Work required: Please copy only the material from the line that has "brown cube <372,491,441,570>" to the very last line, both ends included, exactly as written and without pictures.

Provided records:
- - - - - - -
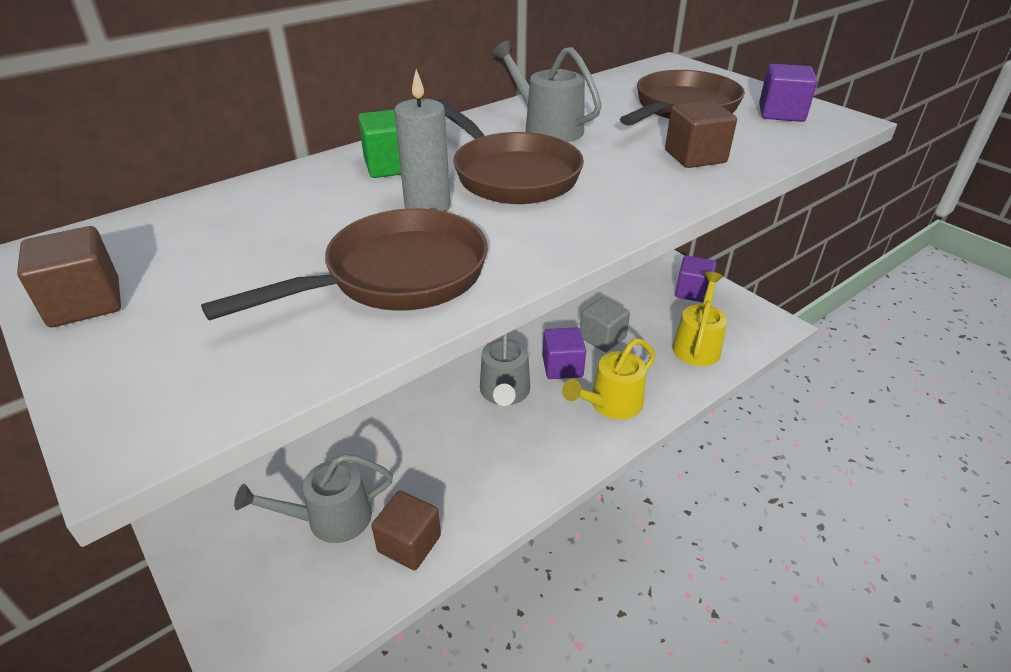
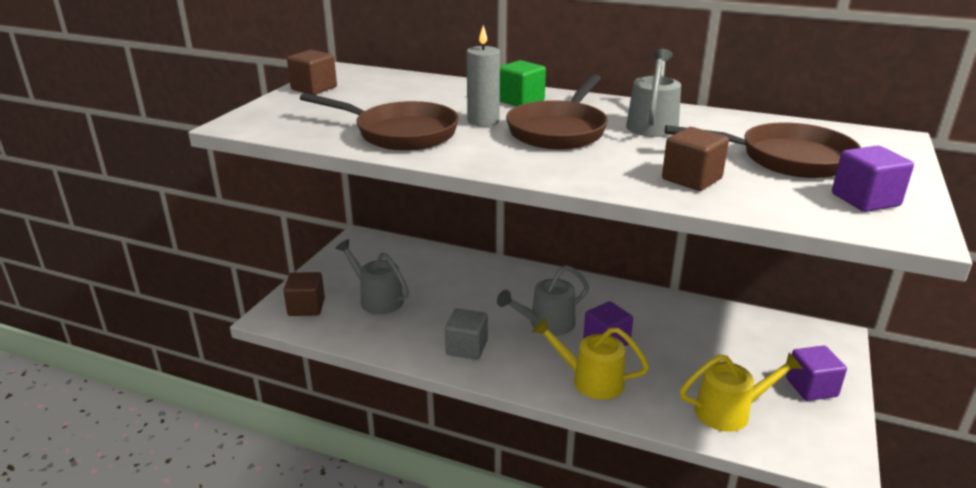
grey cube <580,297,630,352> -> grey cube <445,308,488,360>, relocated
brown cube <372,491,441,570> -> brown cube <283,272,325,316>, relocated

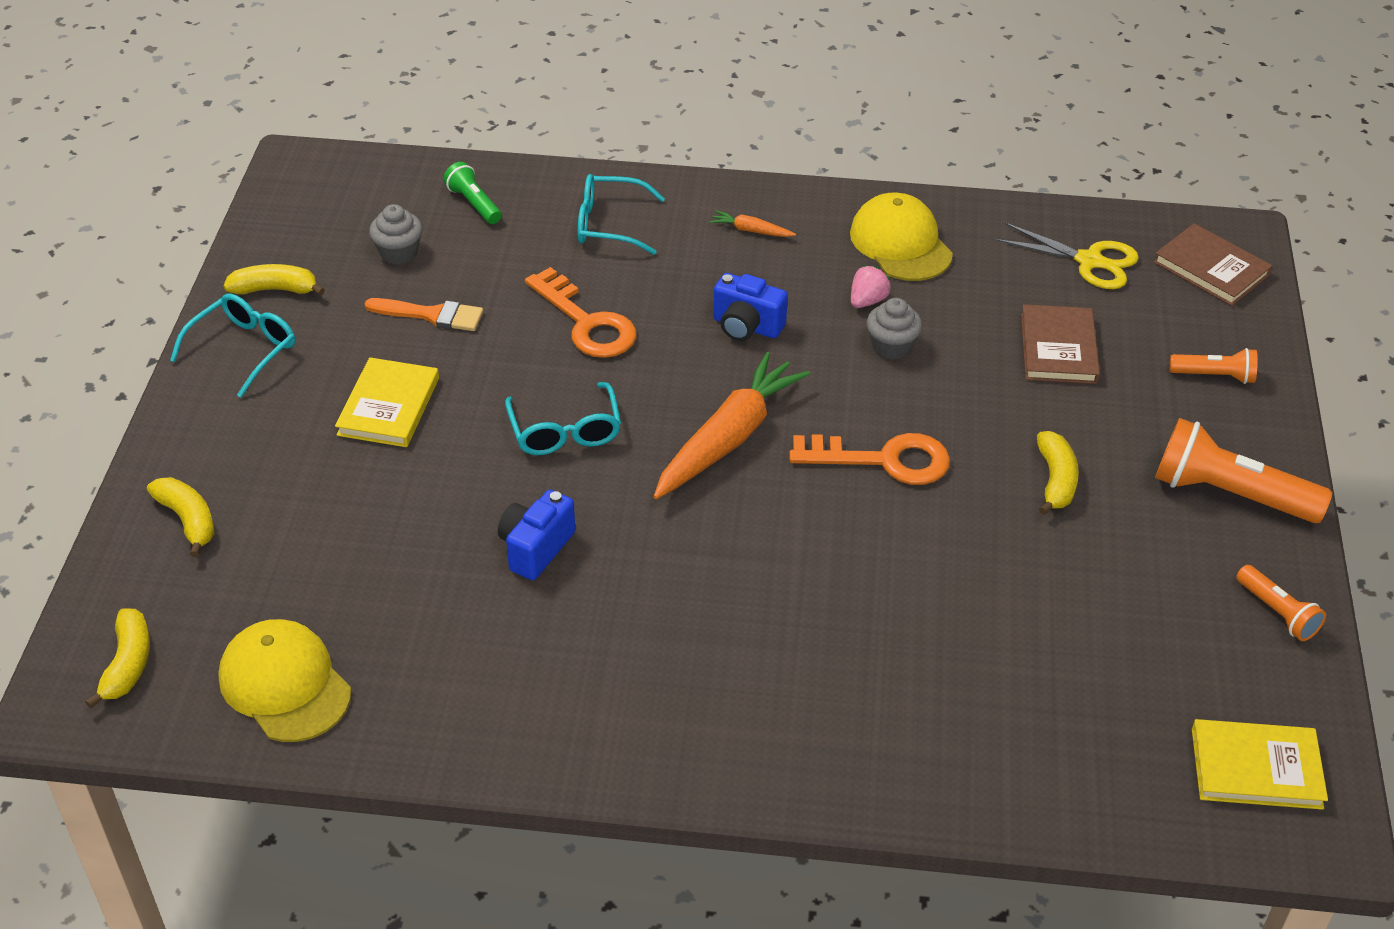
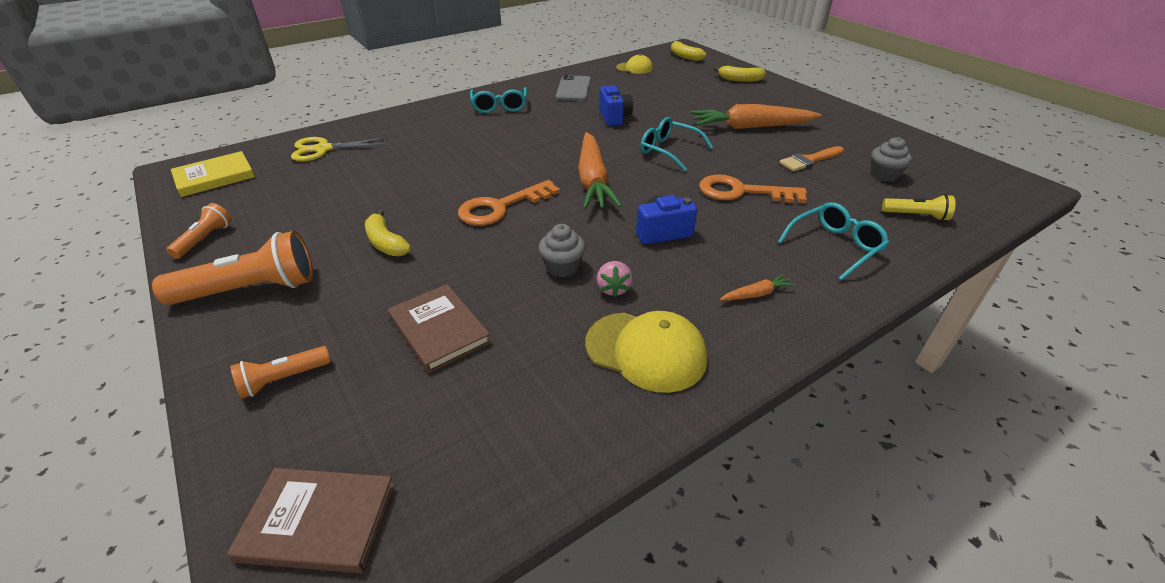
green flashlight <443,162,502,224> -> yellow flashlight <882,194,955,221>
yellow scissors <994,222,1139,289> -> yellow scissors <291,137,388,162>, relocated
yellow banana <223,264,325,295> -> none
turquoise glasses <170,294,295,398> -> turquoise glasses <470,87,527,113>, relocated
yellow book <335,357,439,447> -> orange carrot <691,104,821,129>
orange flashlight <1236,565,1326,641> -> orange flashlight <166,203,232,259>, 90 degrees clockwise
yellow cap <218,619,351,742> -> yellow cap <616,54,653,74>, x0.62
none -> grey phone <556,75,591,101>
- - - - - - -
Exercise answer:
brown cube <372,491,441,570> -> brown cube <283,272,325,316>, relocated

green flashlight <443,162,502,224> -> yellow flashlight <882,194,955,221>
yellow scissors <994,222,1139,289> -> yellow scissors <291,137,388,162>, relocated
yellow banana <223,264,325,295> -> none
turquoise glasses <170,294,295,398> -> turquoise glasses <470,87,527,113>, relocated
yellow book <335,357,439,447> -> orange carrot <691,104,821,129>
orange flashlight <1236,565,1326,641> -> orange flashlight <166,203,232,259>, 90 degrees clockwise
yellow cap <218,619,351,742> -> yellow cap <616,54,653,74>, x0.62
none -> grey phone <556,75,591,101>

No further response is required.